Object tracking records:
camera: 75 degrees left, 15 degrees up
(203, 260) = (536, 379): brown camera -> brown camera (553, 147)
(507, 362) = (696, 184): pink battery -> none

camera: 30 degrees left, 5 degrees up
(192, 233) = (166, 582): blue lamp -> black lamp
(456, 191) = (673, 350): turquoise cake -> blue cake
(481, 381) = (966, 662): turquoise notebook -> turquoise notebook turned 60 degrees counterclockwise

▶ [Task instructions] The records must be reproduced in full. Nothing should differ.

▶ [Exercise result]
camera: 75 degrees left, 15 degrees up
(203, 260) = (536, 379): brown camera -> brown camera (553, 147)
(507, 362) = (696, 184): pink battery -> none

camera: 30 degrees left, 5 degrees up
(192, 233) = (166, 582): blue lamp -> black lamp
(456, 191) = (673, 350): turquoise cake -> blue cake
(481, 381) = (966, 662): turquoise notebook -> turquoise notebook turned 60 degrees counterclockwise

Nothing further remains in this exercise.